+++ MATERIAL FOR THIS EXERCISE +++

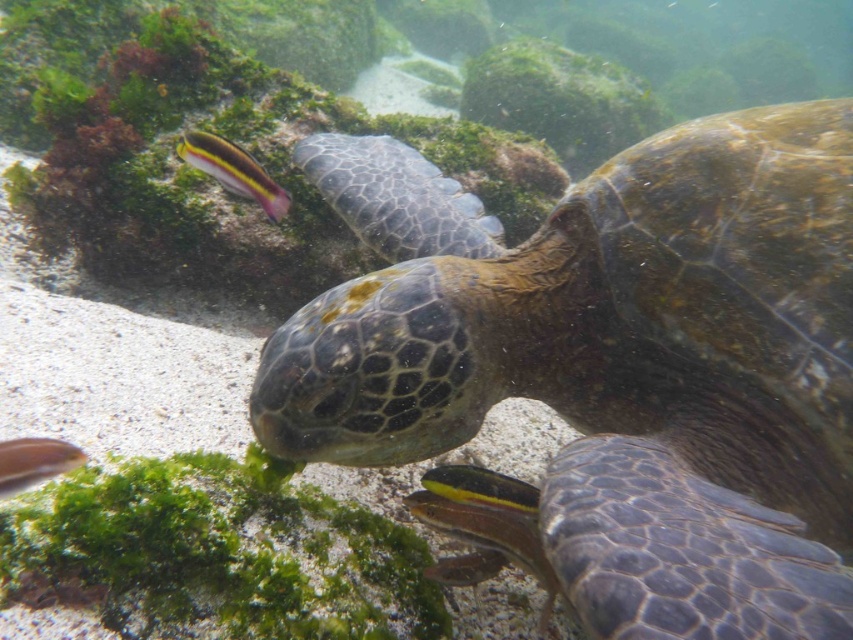
You are a marine biologist observing the underwater scene. You need to determine which object is bigger between the leathery green turtle at center and the shiny silver fish at lower left. Which one is larger?

The leathery green turtle at center is larger than the shiny silver fish at lower left.

You are a scuba diver who wants to place a marker at the closest point to you between point (630,636) and point (41,461). Which point should you choose?

Point (630,636) is closer to the viewer than point (41,461), so you should choose point (630,636).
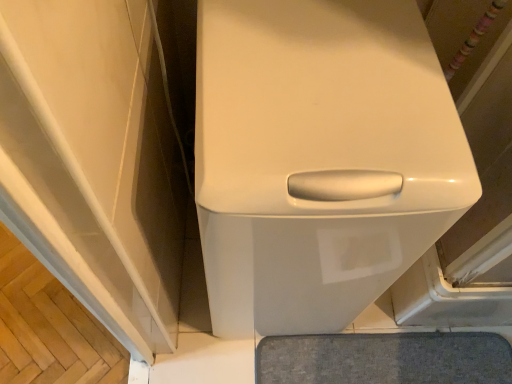
Where is `white glossy toilet at center`? white glossy toilet at center is located at coordinates (318, 157).

Image resolution: width=512 pixels, height=384 pixels. What do you see at coordinates (318, 157) in the screenshot?
I see `white glossy toilet at center` at bounding box center [318, 157].

I want to click on white glossy toilet at center, so click(x=318, y=157).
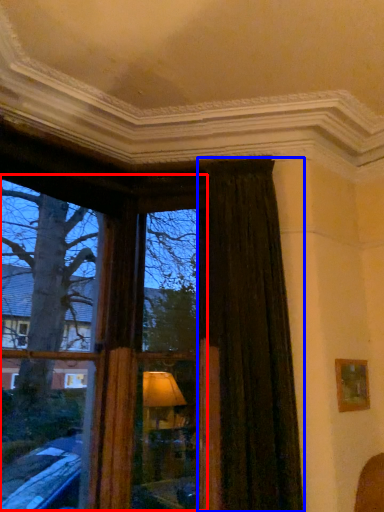
Question: Which point is closer to the camera, bay window (highlighted by a red box) or curtain (highlighted by a blue box)?

Choices:
 (A) bay window
 (B) curtain

Answer: (A)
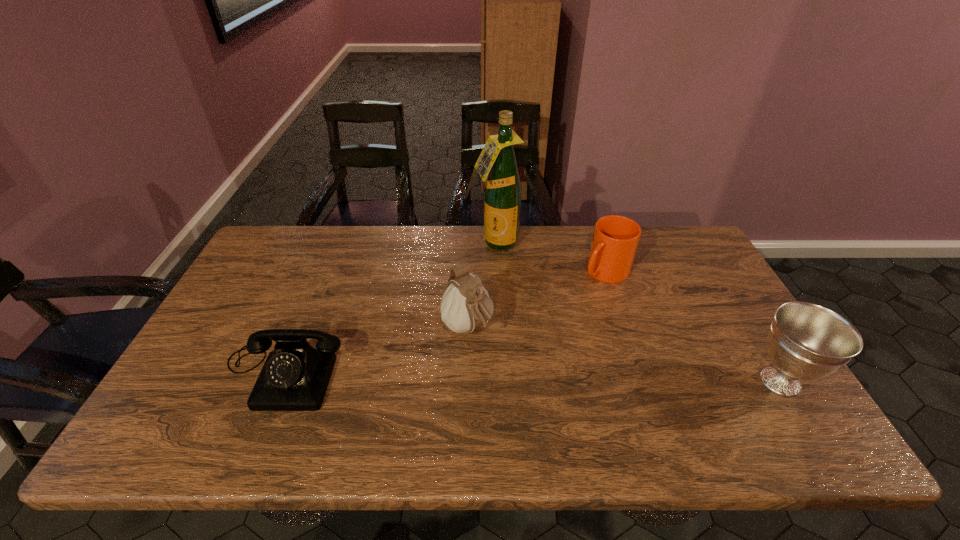
What are the coordinates of `vacant region that satisfies the following two spatial constraints: 1. on the front face of the leftmost object; 2. on the left side of the rightmost object` in the screenshot? It's located at (279, 381).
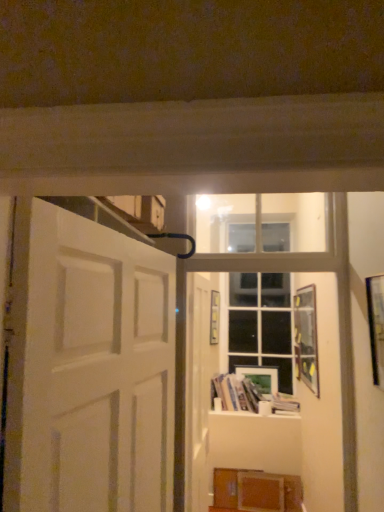
Question: Considering the positions of point (269, 369) and point (200, 330), is point (269, 369) closer or farther from the camera than point (200, 330)?

Choices:
 (A) farther
 (B) closer

Answer: (A)

Question: From a real-world perspective, is matte wooden picture frame at center, which ranks as the 4th picture frame in front-to-back order, above or below white matte door at center, placed as the first door when sorted from back to front?

Choices:
 (A) below
 (B) above

Answer: (A)

Question: Which is farther from the wooden cabinet at lower right?

Choices:
 (A) metallic silver picture frame at right, the second picture frame from the right
 (B) white matte door at left, the 2th door in the back-to-front sequence
 (C) clear glass window at center
 (D) wooden picture frame at center, which is the fourth picture frame from right to left
 (E) wooden picture frame at upper right, arranged as the first picture frame when viewed from the right

Answer: (B)

Question: Which object is the closest to the white matte door at left, placed as the 1th door when sorted from left to right?

Choices:
 (A) wooden picture frame at upper right, arranged as the first picture frame when viewed from the right
 (B) white matte door at center, placed as the first door when sorted from back to front
 (C) clear glass window at center
 (D) wooden cabinet at lower right
 (E) white glossy bookshelf at lower center

Answer: (B)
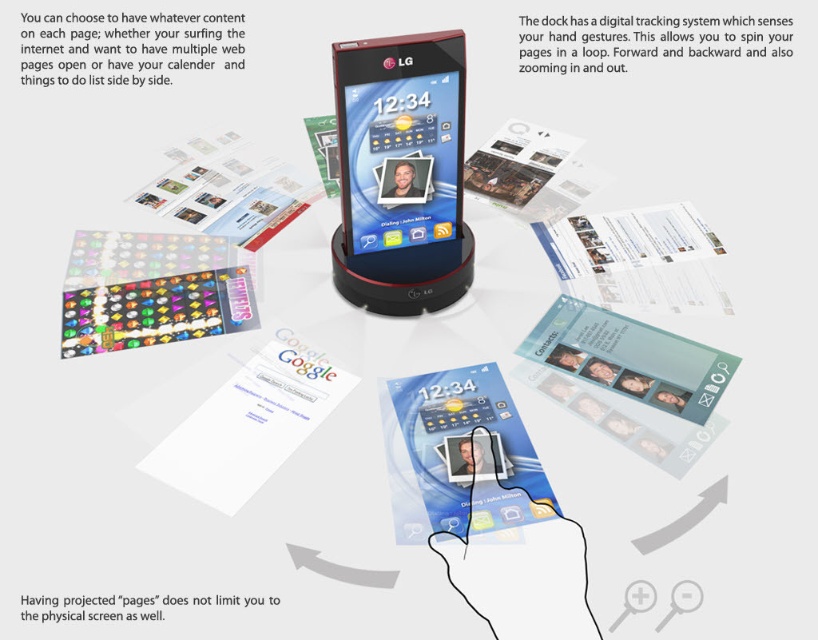
Who is positioned more to the right, matte black phone at center or matte plastic card game at center?

Positioned to the right is matte plastic card game at center.

Consider the image. Can you confirm if matte black phone at center is wider than matte plastic card game at center?

Yes, matte black phone at center is wider than matte plastic card game at center.

The image size is (818, 640). I want to click on matte black phone at center, so click(x=401, y=172).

+++

*TASK REQUIREMENTS*: Please put the lines of the block into a JSON list of strings, one string per line with blank lines left out, starting at the line that contains "Positioned to the" and running through the last line of the block.

*WRITTEN SOLUTION*:
[
  "Positioned to the right is matte plastic card game at center.",
  "Consider the image. Can you confirm if matte black phone at center is wider than matte plastic card game at center?",
  "Yes, matte black phone at center is wider than matte plastic card game at center.",
  "The image size is (818, 640). I want to click on matte black phone at center, so click(x=401, y=172)."
]